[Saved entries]
....................

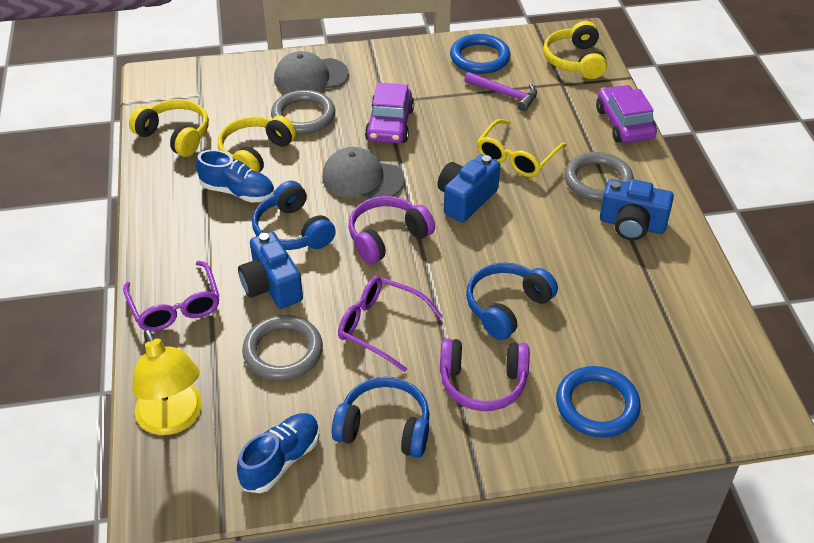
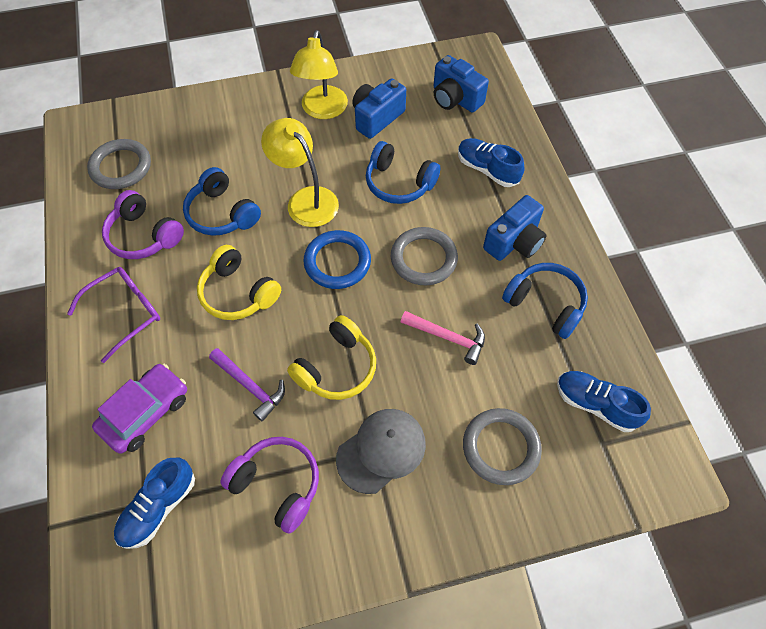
blue ring: 2 -> 1
blue shoe: 2 -> 3
grey cap: 2 -> 1
pink hammer: 0 -> 1
purple car: 2 -> 1
purple glasses: 2 -> 1
yellow glasses: 1 -> 0
yellow headphones: 3 -> 2
yellow lamp: 1 -> 2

....................

§ YOUR OBJECTIVE: Find the lines in the records that include the string "glasses", and reply with how many there are, nothing more.

§ ANSWER TO THIS EXERCISE: 2